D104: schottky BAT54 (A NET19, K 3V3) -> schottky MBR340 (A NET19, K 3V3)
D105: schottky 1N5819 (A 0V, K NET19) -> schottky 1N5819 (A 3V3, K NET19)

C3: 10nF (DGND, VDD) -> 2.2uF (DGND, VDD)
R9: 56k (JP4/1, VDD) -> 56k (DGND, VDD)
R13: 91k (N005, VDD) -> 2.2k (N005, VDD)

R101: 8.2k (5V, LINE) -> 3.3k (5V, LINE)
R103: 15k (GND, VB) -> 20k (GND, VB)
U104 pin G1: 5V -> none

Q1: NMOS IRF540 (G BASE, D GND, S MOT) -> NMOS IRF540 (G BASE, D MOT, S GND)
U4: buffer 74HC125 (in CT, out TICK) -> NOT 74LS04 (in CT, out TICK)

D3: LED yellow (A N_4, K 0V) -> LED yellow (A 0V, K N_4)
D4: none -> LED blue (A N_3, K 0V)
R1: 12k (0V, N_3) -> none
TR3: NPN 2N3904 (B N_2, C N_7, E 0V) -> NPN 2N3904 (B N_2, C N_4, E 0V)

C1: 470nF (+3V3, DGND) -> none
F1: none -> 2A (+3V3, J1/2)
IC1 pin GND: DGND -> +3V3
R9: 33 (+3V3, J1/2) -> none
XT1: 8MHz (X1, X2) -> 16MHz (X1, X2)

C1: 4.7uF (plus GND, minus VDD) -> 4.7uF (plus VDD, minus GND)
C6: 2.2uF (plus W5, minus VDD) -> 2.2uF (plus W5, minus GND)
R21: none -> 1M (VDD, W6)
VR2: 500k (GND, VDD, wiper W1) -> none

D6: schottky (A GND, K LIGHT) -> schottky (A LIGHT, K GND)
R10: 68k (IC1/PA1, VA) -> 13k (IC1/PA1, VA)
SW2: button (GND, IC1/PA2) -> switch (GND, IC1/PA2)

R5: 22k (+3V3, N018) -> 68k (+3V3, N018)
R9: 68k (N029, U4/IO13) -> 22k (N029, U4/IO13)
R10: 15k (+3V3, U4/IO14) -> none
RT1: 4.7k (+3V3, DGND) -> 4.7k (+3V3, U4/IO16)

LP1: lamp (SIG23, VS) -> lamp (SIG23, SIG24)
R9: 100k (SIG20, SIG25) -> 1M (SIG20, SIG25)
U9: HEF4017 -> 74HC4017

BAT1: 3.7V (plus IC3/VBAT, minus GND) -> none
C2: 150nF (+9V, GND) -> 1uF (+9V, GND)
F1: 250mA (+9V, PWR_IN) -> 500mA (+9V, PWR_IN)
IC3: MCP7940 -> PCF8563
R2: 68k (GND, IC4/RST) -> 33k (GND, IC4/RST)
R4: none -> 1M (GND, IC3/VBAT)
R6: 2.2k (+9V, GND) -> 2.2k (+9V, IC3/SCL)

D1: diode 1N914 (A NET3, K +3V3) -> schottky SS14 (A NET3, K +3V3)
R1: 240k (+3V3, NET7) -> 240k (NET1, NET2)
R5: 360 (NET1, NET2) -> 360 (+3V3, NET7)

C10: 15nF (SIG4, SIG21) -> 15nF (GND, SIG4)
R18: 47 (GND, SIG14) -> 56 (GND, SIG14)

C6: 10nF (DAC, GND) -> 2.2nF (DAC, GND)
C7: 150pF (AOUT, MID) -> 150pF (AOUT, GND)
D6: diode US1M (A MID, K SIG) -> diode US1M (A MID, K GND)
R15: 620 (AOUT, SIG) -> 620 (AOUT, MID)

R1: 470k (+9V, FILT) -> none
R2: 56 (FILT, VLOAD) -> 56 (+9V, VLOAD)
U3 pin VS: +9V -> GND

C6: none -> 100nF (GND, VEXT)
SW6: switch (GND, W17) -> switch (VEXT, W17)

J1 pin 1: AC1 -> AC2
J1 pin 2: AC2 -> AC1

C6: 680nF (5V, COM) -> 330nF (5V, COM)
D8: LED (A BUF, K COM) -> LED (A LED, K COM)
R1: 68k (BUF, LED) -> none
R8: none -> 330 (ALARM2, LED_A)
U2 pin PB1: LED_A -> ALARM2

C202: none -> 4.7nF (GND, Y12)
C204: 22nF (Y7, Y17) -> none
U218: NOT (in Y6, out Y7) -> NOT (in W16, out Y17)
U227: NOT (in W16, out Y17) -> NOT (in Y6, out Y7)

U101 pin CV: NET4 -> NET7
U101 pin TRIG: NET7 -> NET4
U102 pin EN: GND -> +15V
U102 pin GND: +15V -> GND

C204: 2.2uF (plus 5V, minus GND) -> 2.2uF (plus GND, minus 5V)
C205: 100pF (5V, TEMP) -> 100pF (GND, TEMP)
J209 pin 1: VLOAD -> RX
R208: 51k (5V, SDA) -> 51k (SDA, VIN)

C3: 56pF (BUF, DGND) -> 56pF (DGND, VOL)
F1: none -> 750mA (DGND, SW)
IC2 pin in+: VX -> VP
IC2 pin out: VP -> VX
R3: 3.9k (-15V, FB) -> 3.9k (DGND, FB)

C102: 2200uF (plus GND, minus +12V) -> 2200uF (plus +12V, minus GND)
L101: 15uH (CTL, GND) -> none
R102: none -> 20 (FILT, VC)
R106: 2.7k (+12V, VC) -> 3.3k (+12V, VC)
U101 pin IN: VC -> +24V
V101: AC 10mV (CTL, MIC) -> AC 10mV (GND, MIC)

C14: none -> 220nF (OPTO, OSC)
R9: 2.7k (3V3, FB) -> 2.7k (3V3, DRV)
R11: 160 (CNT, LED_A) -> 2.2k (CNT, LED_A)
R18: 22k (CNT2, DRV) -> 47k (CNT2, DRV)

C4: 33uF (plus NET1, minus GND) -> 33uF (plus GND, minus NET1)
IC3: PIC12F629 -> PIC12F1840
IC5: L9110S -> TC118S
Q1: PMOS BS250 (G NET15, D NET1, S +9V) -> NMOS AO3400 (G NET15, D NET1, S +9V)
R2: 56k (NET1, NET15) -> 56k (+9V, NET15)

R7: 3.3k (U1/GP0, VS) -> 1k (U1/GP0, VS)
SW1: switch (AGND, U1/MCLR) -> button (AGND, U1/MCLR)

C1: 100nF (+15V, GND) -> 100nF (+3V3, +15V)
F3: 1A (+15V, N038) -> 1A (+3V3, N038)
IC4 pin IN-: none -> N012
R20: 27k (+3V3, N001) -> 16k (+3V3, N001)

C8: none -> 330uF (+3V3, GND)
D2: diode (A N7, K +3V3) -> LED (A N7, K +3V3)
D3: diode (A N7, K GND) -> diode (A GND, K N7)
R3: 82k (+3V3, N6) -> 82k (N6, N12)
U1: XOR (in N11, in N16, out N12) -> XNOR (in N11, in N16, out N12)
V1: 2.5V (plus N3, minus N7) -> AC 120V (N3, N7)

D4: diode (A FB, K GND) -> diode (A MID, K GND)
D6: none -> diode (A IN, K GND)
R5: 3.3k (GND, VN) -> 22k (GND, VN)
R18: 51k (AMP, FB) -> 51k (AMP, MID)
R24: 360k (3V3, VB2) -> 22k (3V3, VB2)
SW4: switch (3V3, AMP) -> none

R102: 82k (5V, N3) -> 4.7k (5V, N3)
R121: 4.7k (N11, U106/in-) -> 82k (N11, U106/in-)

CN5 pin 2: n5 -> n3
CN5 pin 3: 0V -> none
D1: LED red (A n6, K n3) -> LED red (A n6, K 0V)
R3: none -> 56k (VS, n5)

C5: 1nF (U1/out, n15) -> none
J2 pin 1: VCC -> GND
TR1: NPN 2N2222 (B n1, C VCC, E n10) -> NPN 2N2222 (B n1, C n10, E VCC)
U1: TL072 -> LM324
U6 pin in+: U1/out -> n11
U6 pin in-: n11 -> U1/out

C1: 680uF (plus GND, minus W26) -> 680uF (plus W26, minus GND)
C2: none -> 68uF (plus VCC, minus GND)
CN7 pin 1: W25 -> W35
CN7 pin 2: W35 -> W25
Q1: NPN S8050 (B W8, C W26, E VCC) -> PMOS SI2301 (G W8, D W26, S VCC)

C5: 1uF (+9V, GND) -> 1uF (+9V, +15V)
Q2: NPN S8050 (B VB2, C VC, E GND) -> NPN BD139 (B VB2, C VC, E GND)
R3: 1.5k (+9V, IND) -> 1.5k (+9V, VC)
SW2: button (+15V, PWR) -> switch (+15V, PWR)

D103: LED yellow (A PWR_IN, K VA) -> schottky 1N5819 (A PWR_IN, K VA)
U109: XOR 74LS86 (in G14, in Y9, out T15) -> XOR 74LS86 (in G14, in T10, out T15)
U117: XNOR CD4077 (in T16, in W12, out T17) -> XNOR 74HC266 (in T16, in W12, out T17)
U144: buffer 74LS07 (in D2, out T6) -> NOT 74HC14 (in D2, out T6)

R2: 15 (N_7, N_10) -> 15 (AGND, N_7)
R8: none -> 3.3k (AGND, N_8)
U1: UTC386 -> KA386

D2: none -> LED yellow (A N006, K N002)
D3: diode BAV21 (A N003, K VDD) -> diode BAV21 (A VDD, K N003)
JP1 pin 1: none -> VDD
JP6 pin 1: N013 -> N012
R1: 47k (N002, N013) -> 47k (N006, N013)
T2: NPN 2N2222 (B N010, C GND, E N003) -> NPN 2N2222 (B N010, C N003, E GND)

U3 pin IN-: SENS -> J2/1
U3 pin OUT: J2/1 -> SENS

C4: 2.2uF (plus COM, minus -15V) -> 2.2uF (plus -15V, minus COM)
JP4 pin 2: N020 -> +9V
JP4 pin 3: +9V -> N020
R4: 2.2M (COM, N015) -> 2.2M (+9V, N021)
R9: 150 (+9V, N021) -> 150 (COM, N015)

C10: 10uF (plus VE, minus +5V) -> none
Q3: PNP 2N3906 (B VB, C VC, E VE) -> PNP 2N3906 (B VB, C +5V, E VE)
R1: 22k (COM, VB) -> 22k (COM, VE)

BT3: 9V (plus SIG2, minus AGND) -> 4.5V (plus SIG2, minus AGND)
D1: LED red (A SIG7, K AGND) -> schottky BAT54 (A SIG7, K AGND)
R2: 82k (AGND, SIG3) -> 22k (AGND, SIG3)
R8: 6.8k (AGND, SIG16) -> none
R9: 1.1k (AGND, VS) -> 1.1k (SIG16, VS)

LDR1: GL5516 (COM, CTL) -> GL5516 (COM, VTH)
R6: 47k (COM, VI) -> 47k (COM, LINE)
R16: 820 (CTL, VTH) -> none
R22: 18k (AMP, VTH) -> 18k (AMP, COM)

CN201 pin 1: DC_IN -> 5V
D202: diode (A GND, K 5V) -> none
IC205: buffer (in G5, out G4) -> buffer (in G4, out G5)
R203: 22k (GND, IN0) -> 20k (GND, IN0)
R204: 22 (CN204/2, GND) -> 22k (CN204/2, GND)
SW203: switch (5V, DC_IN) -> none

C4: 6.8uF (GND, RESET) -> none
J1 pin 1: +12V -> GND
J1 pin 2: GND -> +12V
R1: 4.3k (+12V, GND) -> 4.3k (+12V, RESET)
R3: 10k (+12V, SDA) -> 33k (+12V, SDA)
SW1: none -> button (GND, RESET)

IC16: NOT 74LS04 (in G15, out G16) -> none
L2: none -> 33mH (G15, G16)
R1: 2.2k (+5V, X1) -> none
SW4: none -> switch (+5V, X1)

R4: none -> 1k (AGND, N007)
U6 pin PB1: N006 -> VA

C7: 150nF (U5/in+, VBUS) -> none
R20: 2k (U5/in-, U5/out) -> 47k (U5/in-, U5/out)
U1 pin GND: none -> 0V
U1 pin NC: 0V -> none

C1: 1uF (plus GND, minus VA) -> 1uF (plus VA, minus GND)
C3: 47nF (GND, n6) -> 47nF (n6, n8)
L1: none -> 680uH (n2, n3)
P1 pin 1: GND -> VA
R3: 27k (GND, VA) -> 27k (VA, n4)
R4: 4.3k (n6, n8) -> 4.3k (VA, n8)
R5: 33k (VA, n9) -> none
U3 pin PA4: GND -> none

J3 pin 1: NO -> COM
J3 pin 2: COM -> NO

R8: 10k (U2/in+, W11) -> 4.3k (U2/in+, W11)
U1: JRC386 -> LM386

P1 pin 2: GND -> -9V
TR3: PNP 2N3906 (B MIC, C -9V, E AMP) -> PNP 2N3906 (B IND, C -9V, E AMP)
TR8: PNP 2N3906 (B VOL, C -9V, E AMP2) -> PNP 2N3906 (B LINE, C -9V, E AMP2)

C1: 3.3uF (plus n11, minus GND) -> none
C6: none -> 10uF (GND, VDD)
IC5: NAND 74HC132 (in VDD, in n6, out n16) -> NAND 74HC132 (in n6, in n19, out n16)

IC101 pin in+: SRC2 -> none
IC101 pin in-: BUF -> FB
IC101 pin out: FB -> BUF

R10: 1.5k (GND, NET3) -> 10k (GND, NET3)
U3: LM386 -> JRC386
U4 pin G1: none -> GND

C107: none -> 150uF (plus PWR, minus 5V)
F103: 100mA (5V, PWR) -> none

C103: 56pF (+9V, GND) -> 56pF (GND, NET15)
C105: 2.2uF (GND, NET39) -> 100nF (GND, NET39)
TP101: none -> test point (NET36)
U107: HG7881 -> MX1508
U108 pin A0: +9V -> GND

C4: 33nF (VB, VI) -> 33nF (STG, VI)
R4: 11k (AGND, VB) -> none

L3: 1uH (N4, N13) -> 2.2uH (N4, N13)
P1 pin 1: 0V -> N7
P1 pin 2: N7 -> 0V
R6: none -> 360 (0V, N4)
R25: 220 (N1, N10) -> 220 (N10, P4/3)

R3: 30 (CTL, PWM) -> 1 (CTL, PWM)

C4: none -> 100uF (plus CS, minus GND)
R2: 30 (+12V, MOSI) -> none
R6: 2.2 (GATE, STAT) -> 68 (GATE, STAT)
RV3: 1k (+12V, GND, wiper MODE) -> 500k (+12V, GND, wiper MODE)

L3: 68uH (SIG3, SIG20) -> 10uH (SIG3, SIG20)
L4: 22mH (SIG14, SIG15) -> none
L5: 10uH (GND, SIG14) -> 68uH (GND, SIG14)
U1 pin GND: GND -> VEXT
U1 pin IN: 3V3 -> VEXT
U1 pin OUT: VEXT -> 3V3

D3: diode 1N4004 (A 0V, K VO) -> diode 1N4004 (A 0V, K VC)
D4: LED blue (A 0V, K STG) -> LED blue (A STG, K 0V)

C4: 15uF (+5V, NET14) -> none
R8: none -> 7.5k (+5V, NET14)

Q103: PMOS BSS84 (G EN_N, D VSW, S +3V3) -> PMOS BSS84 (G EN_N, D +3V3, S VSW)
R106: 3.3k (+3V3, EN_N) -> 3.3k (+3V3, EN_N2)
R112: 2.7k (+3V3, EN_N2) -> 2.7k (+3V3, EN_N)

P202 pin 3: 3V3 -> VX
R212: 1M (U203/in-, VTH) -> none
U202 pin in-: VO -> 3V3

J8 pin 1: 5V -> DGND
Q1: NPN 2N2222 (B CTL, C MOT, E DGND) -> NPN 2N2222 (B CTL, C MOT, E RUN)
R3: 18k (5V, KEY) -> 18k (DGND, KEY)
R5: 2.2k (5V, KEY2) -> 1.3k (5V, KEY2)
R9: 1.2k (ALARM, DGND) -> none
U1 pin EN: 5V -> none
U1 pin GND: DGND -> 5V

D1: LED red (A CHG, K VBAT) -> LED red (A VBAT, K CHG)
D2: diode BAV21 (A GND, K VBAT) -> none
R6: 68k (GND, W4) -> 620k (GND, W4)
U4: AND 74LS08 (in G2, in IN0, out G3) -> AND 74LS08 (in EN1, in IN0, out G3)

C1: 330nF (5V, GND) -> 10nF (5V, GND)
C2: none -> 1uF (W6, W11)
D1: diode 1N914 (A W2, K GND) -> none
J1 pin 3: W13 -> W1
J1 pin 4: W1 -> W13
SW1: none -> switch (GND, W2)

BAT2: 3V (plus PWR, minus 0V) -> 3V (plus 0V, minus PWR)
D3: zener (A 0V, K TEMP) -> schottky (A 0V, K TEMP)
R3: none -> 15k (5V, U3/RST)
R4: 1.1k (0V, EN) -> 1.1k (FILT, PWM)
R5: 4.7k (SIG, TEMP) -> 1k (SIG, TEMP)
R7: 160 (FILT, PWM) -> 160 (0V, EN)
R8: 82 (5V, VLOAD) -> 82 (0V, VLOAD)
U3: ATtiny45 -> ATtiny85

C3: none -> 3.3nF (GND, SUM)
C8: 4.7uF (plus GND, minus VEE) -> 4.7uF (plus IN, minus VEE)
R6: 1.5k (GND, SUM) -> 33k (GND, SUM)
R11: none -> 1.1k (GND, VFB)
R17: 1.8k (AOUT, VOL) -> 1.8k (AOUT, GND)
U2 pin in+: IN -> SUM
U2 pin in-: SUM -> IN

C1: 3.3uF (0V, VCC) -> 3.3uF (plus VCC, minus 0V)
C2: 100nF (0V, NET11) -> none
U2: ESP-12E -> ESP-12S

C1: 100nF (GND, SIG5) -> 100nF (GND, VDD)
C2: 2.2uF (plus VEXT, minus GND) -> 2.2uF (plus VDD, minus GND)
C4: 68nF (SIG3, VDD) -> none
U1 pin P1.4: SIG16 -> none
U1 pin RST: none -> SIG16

Exercise directions =
Each line from the first line of the entries up to and including the line containing "U104 pin G1: 5V -> none" should be transcribed exactly, with all other lines left out.

Task response =
D104: schottky BAT54 (A NET19, K 3V3) -> schottky MBR340 (A NET19, K 3V3)
D105: schottky 1N5819 (A 0V, K NET19) -> schottky 1N5819 (A 3V3, K NET19)

C3: 10nF (DGND, VDD) -> 2.2uF (DGND, VDD)
R9: 56k (JP4/1, VDD) -> 56k (DGND, VDD)
R13: 91k (N005, VDD) -> 2.2k (N005, VDD)

R101: 8.2k (5V, LINE) -> 3.3k (5V, LINE)
R103: 15k (GND, VB) -> 20k (GND, VB)
U104 pin G1: 5V -> none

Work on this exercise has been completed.